Each line from the one holding "yellow cupcake: 0 -> 1" through the final line of the data below is to be given again exactly, and no other line is to appear.

___ RECORDS PROVIDED ___

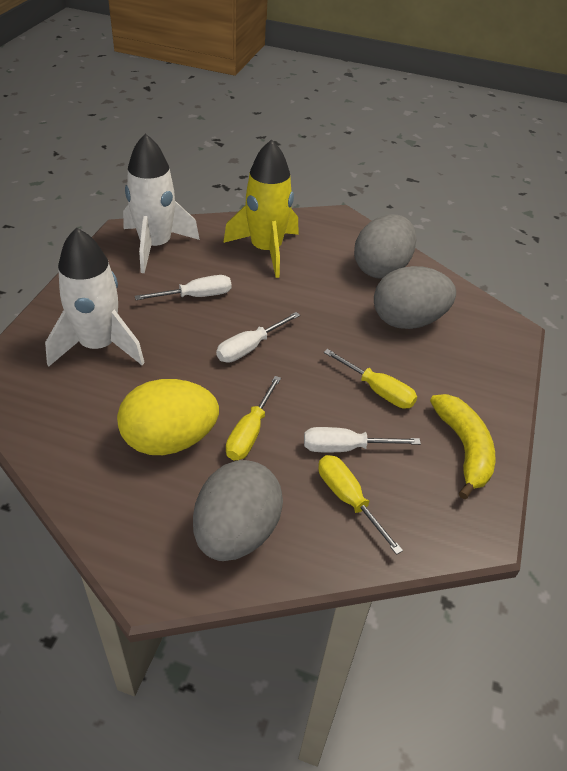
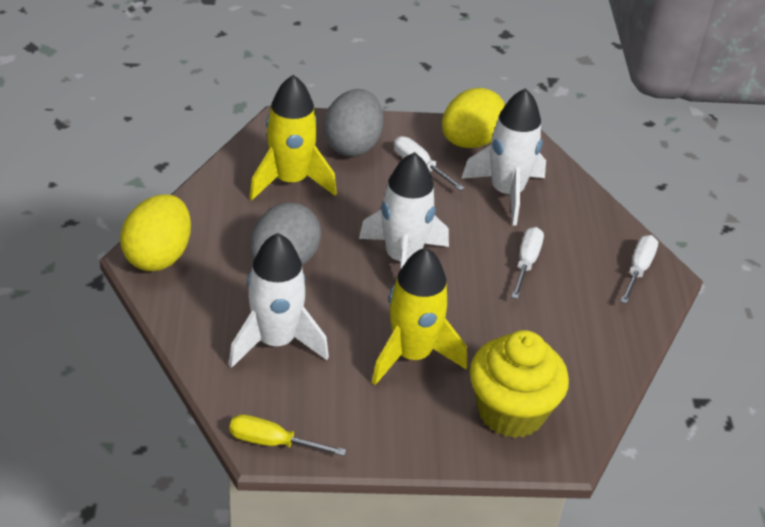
grey egg: 3 -> 2
white rocket: 2 -> 3
yellow banana: 1 -> 0
yellow cupcake: 0 -> 1
yellow egg: 1 -> 2
yellow rocket: 1 -> 2
yellow screwdriver: 3 -> 1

___

SOLUTION
yellow cupcake: 0 -> 1
yellow egg: 1 -> 2
yellow rocket: 1 -> 2
yellow screwdriver: 3 -> 1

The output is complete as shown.